[Image change detection data]
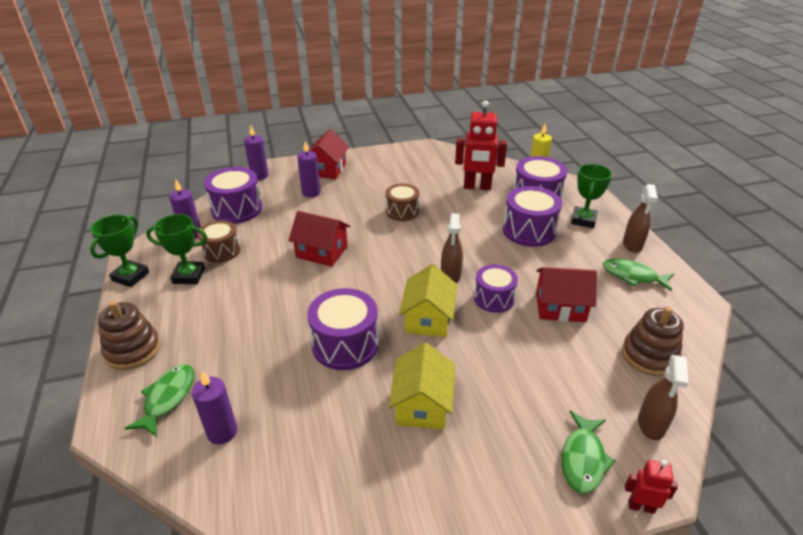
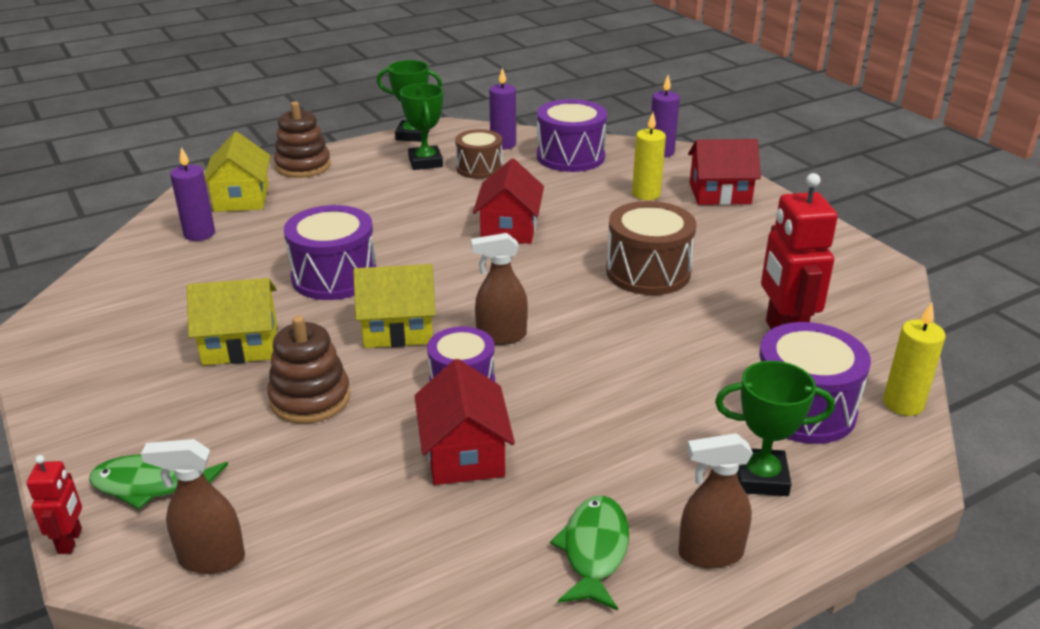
camera: 75 degrees right, 5 degrees down
(168, 398) = (241, 198): green fish -> yellow house
(311, 193) = (646, 194): purple candle -> yellow candle
(402, 211) = (648, 272): brown drum -> brown drum, size x1.51
(529, 231) = (674, 406): purple drum -> none
(649, 356) = (365, 564): brown stacking toy -> brown stacking toy (310, 398)

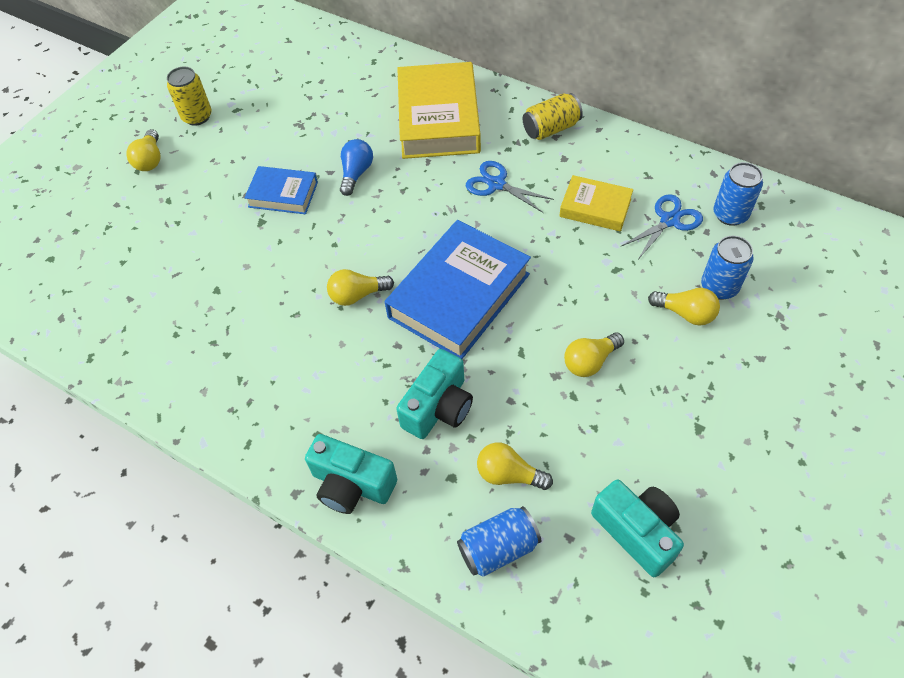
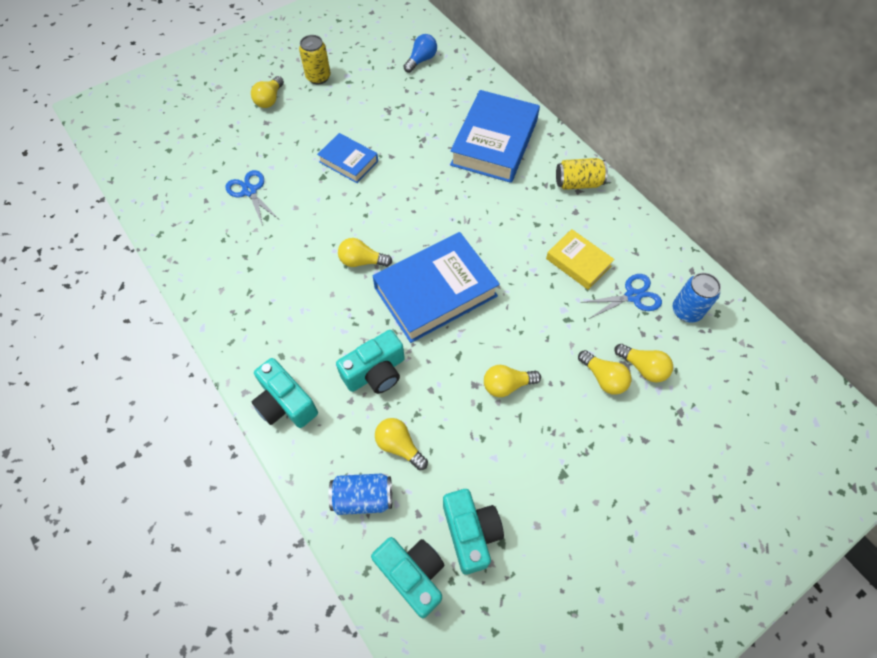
camera: 20 degrees right, 5 degrees up
(356, 173) = (409, 164): blue light bulb -> blue light bulb (421, 60)
(438, 118) = (494, 143): yellow book -> blue book
(496, 184) = (511, 213): blue scissors -> blue scissors (250, 191)
(599, 605) = (412, 574): none -> turquoise camera
(719, 287) = (643, 367): blue can -> yellow light bulb

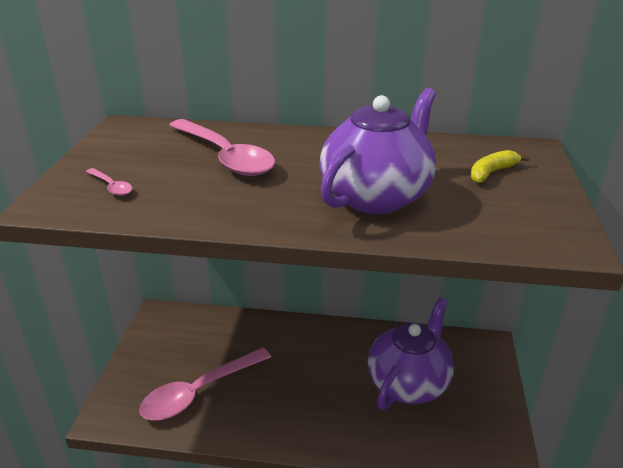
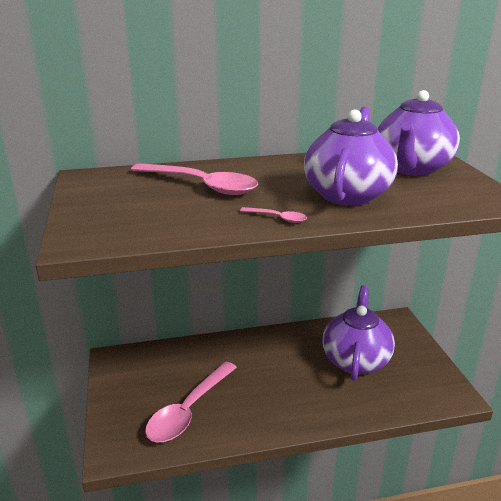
camera: 20 degrees left, 5 degrees down
(111, 186) = (124, 220): pink spoon -> pink spoon (277, 218)
(491, 172) = (411, 168): yellow banana -> purple teapot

_The problem_:
The lines to output run from the one containing "(111, 186) = (124, 220): pink" to the last line of the entries; give them back exactly.

_Reply to the task_:
(111, 186) = (124, 220): pink spoon -> pink spoon (277, 218)
(491, 172) = (411, 168): yellow banana -> purple teapot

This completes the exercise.